Data under study |
══════════════════════════════
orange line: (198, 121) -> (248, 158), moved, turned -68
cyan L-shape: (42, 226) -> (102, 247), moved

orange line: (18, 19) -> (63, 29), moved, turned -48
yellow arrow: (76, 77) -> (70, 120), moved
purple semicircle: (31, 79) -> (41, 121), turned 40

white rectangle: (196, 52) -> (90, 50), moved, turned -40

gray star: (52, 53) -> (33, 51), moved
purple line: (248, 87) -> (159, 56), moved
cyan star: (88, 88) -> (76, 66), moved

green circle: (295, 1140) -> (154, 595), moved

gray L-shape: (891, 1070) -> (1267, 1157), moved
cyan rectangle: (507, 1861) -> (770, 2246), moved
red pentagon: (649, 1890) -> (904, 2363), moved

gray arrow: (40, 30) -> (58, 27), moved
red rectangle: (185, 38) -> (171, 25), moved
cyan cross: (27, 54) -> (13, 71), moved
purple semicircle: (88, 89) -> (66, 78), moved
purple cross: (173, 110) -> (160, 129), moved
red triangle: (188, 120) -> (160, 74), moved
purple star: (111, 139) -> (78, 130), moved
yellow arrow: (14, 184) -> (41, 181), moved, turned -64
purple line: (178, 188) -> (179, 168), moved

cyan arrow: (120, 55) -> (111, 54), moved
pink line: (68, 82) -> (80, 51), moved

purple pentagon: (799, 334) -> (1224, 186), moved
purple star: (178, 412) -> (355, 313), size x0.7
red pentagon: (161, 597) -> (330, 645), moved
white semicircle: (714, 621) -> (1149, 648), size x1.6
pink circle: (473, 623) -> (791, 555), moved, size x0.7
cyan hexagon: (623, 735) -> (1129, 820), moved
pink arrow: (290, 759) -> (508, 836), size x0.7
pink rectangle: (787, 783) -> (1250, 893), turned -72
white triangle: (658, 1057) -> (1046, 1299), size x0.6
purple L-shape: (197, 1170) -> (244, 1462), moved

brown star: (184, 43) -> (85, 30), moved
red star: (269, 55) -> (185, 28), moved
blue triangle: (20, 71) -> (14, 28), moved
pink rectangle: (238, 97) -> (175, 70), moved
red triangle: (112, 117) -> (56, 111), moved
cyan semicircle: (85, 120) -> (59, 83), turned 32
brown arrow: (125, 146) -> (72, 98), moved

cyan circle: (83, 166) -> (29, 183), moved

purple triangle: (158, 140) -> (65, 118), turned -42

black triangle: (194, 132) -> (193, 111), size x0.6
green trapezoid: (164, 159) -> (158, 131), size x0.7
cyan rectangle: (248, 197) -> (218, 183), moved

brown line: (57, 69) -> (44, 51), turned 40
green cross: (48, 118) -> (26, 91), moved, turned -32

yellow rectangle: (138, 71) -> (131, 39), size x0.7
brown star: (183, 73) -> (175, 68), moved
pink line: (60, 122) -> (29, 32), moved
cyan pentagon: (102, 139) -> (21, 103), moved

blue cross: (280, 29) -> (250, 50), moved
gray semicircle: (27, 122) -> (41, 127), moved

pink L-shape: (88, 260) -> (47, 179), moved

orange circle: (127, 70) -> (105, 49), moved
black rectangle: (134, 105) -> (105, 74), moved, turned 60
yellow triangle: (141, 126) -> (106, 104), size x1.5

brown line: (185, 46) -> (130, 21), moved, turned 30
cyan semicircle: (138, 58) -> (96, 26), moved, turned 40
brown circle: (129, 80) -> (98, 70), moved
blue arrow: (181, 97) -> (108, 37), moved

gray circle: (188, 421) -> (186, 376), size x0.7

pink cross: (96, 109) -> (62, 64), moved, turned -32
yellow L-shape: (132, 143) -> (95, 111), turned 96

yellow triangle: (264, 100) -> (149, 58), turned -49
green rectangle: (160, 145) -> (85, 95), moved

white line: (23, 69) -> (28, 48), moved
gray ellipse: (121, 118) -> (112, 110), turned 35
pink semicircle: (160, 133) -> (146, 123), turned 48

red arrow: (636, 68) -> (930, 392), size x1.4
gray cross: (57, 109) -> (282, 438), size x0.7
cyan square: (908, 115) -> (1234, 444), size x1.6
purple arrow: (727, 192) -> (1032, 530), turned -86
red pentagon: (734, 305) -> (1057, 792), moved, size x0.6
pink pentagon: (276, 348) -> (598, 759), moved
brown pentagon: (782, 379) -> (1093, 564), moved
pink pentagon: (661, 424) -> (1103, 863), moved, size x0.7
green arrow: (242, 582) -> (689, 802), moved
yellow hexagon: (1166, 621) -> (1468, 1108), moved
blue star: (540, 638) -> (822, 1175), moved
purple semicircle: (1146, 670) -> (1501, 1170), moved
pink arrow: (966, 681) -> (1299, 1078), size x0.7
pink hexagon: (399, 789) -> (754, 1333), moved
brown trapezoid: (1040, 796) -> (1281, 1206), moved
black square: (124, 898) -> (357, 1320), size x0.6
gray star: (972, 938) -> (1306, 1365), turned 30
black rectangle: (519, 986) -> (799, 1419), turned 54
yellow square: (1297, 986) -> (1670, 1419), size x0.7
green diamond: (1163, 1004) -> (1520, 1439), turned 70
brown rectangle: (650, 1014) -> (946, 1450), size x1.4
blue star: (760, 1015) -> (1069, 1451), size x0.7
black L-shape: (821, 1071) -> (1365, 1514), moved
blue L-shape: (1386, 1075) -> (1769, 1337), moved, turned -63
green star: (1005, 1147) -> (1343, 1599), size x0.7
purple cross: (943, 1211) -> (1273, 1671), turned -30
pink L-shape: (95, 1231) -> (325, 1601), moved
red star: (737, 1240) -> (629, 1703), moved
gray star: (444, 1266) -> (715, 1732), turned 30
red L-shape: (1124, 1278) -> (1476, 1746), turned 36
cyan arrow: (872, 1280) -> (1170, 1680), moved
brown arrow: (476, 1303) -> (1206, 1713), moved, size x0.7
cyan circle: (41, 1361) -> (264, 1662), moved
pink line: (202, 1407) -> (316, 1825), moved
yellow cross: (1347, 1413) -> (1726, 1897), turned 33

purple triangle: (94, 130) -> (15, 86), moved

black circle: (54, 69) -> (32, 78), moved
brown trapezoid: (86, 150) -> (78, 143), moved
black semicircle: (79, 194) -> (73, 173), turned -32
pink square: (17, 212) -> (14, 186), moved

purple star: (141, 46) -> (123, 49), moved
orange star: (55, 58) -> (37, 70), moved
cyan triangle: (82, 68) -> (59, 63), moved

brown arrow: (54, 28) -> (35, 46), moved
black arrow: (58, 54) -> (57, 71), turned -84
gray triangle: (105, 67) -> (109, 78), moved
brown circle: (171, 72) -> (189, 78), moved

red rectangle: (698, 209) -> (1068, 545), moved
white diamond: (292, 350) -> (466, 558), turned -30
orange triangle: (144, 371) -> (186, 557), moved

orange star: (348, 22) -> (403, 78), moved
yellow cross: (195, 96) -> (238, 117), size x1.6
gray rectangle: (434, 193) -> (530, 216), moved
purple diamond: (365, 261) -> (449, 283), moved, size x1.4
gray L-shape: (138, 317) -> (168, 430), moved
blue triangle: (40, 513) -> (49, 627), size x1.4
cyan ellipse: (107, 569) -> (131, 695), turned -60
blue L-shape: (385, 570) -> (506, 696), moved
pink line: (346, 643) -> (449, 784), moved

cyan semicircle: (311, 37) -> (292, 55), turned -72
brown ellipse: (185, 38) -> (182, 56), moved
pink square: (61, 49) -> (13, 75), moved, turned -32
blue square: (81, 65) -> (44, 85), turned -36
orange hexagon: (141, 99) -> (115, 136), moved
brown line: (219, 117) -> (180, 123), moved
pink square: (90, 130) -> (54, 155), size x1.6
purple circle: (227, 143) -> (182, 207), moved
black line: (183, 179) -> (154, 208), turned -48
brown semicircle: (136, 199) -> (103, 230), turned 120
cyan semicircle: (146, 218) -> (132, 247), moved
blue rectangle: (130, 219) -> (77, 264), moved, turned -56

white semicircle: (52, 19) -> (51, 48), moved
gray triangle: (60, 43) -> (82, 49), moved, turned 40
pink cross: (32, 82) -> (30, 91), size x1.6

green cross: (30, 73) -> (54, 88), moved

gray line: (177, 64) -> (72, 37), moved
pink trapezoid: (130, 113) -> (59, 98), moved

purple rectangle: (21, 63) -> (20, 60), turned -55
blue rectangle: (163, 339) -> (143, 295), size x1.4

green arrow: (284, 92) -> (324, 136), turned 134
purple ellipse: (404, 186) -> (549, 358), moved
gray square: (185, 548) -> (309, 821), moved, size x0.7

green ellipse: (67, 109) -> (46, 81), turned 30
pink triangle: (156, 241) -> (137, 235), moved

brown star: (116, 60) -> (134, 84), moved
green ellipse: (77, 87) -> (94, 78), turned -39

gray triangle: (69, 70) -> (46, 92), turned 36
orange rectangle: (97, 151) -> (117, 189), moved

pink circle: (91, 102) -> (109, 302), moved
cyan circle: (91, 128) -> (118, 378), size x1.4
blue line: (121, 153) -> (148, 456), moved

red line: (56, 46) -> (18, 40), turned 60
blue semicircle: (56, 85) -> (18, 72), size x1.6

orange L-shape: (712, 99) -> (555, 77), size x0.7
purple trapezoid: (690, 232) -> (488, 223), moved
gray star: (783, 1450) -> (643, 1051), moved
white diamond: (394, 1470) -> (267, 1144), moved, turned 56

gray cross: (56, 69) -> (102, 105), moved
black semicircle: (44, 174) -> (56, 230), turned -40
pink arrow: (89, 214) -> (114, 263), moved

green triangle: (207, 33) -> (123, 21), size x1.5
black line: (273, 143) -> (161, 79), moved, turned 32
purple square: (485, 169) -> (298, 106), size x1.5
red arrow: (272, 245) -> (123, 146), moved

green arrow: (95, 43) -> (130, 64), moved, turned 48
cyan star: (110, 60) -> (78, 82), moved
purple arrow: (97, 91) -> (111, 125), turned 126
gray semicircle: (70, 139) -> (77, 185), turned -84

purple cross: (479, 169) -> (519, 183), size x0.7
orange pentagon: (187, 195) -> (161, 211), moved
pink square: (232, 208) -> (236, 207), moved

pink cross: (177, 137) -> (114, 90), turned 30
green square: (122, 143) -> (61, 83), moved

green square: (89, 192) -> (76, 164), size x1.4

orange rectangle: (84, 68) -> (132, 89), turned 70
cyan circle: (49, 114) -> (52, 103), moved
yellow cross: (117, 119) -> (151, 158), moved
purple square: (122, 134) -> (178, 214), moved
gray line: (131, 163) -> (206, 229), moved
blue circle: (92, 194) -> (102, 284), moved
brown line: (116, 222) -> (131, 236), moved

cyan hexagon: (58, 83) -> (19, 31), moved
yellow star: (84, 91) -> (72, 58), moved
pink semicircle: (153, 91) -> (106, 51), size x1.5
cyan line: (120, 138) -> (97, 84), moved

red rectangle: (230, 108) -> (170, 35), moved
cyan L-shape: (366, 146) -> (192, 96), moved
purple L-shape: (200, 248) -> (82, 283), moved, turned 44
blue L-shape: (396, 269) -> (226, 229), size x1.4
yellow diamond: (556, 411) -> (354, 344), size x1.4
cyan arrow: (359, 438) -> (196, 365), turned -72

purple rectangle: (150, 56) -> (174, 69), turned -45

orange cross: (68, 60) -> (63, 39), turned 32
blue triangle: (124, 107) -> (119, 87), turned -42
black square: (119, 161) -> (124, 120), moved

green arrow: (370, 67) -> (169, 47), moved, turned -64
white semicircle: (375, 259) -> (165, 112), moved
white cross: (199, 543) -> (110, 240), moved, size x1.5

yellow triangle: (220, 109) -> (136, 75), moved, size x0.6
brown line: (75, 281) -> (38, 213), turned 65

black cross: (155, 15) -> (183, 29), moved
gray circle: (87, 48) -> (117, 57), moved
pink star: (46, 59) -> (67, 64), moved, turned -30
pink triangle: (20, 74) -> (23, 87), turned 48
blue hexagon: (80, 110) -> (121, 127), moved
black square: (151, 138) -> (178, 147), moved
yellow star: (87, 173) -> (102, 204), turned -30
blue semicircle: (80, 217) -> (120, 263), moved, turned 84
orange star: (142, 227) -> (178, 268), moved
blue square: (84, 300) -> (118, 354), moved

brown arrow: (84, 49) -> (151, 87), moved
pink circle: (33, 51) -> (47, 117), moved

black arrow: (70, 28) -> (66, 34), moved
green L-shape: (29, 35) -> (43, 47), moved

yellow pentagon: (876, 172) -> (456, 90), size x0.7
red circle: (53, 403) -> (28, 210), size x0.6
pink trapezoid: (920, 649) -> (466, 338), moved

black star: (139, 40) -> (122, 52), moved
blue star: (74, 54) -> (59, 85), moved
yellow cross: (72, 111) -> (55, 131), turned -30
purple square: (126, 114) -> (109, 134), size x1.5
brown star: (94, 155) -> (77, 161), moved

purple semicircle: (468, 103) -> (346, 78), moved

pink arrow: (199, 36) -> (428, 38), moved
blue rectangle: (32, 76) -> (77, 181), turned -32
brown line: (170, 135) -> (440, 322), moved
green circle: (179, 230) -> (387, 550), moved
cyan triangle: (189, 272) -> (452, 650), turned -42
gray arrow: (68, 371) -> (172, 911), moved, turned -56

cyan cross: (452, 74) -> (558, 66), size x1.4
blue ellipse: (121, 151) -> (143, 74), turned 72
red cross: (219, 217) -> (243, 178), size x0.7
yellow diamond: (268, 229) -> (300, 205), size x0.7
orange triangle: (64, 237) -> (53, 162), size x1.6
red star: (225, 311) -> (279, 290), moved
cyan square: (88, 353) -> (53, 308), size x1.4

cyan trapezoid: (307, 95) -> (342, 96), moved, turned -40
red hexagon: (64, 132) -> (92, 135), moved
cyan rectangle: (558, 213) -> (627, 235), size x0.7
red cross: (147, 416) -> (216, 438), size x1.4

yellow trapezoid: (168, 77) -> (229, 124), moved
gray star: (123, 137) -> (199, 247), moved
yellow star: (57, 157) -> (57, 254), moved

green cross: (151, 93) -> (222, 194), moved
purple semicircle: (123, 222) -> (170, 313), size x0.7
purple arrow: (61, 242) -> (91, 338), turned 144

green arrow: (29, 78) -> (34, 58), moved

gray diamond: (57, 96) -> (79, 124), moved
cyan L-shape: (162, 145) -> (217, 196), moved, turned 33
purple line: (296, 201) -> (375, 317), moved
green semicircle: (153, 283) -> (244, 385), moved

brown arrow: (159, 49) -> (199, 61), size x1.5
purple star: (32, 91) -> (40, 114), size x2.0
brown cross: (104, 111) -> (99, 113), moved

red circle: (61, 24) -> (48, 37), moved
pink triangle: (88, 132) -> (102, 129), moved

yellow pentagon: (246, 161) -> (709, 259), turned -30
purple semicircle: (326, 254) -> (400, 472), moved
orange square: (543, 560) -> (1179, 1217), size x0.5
══════════════════════════════
What you are asked to do |
Every line in the data above that contains "pentagon" needs to be copied.

Answer for this exercise |
red pentagon: (649, 1890) -> (904, 2363), moved
purple pentagon: (799, 334) -> (1224, 186), moved
red pentagon: (161, 597) -> (330, 645), moved
cyan pentagon: (102, 139) -> (21, 103), moved
red pentagon: (734, 305) -> (1057, 792), moved, size x0.6
pink pentagon: (276, 348) -> (598, 759), moved
brown pentagon: (782, 379) -> (1093, 564), moved
pink pentagon: (661, 424) -> (1103, 863), moved, size x0.7
orange pentagon: (187, 195) -> (161, 211), moved
yellow pentagon: (876, 172) -> (456, 90), size x0.7
yellow pentagon: (246, 161) -> (709, 259), turned -30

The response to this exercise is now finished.